● **THE PROBLEM**
Below are entries; count each line that holds the word "hammer" and report the number without any other words.

[Records from a data collection]

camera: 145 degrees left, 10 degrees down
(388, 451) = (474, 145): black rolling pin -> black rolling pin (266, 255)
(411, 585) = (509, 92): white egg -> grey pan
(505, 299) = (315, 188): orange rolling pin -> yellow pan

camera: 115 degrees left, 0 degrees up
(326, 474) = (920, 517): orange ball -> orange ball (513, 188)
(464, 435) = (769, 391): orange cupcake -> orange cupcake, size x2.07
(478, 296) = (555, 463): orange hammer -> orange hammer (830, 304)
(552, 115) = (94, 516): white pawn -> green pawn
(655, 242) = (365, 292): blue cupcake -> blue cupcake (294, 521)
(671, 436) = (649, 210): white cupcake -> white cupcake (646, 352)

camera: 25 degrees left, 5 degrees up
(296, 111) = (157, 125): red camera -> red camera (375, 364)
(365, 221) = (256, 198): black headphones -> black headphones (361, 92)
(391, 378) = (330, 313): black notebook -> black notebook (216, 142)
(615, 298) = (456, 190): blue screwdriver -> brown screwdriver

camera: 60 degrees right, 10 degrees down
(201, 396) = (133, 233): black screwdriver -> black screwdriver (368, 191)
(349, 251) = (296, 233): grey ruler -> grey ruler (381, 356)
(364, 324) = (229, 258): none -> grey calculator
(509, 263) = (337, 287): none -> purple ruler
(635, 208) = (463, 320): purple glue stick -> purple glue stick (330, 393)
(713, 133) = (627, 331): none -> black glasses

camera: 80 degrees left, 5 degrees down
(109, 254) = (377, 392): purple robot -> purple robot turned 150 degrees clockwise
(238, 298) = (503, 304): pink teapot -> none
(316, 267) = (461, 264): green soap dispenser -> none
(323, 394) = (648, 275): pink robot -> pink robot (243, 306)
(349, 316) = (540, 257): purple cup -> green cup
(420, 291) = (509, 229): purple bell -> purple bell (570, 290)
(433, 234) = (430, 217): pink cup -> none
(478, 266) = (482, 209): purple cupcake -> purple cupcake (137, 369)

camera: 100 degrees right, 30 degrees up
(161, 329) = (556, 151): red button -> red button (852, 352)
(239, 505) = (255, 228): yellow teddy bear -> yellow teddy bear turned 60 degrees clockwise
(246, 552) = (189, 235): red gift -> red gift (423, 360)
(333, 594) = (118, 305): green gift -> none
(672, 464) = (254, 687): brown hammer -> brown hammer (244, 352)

● **ANSWER TO THIS PROBLEM**
2